→ **EXERCISE GOAL**:
Go through the listing and copy each line that has the string "nomuragil" in it.

%%

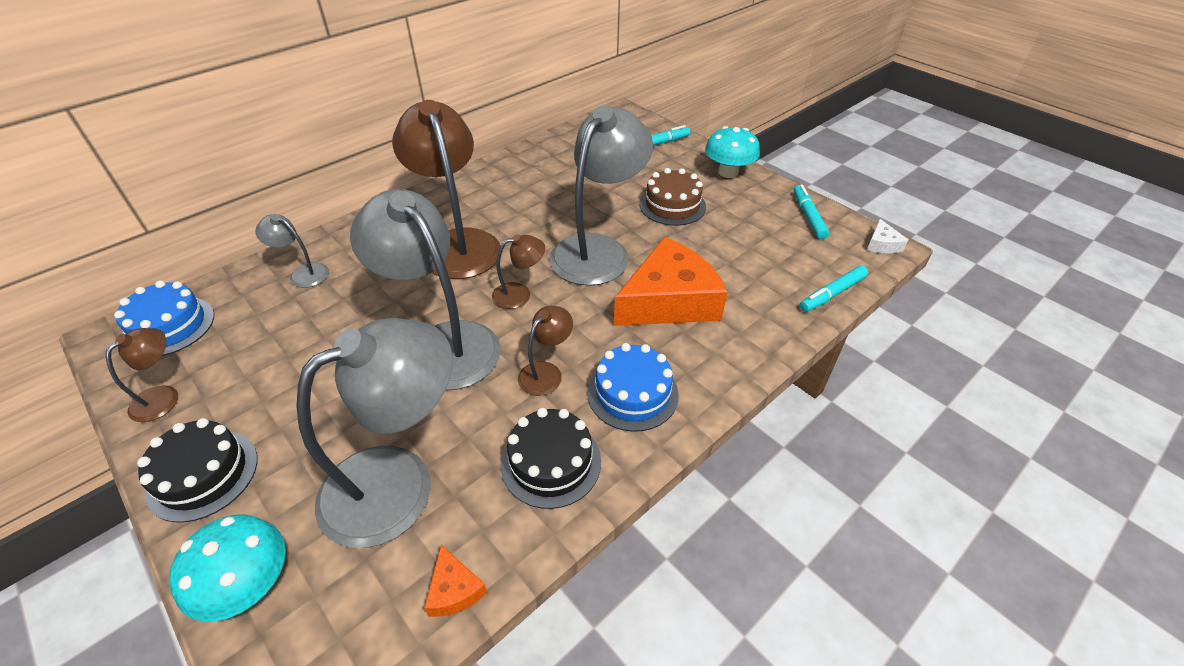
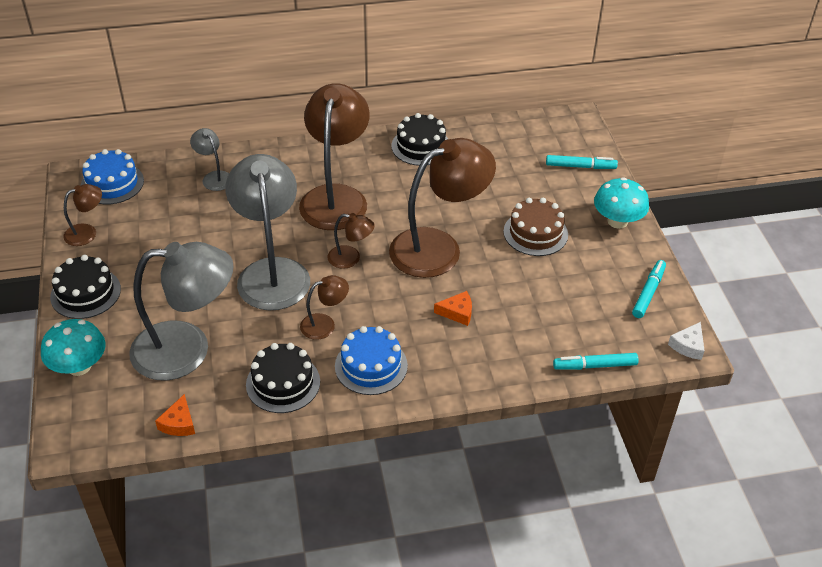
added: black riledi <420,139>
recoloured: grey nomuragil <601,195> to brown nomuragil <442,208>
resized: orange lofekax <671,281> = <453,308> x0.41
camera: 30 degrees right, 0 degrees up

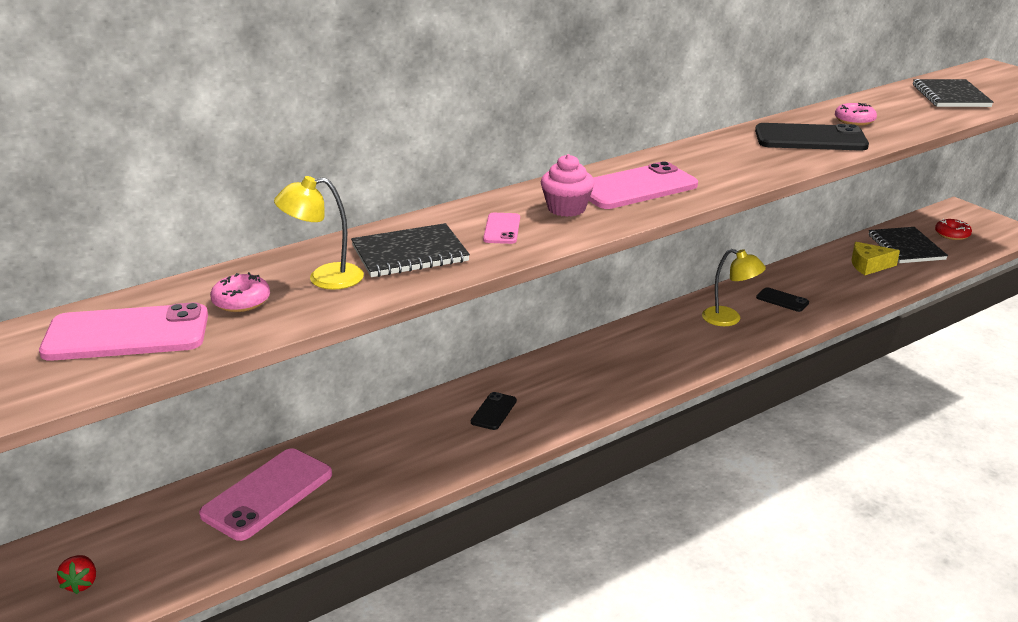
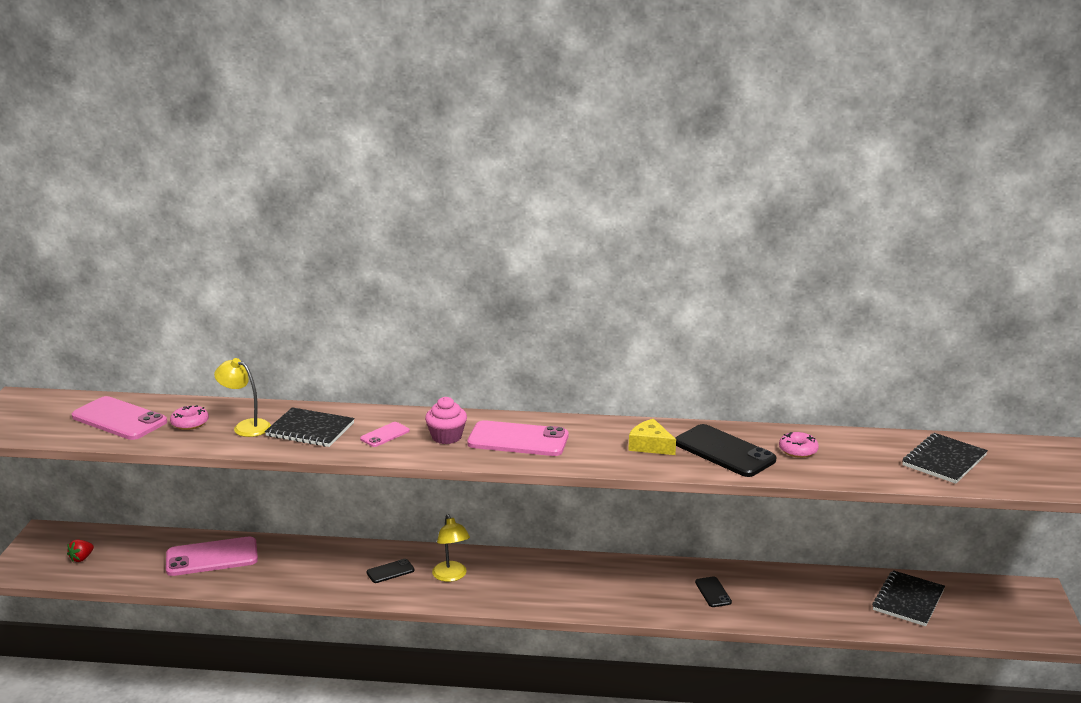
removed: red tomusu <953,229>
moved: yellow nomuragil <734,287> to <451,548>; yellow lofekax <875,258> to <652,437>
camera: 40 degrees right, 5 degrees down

%%

→ **EXPECTED ANSWER**:
recoloured: grey nomuragil <601,195> to brown nomuragil <442,208>
moved: yellow nomuragil <734,287> to <451,548>; yellow lofekax <875,258> to <652,437>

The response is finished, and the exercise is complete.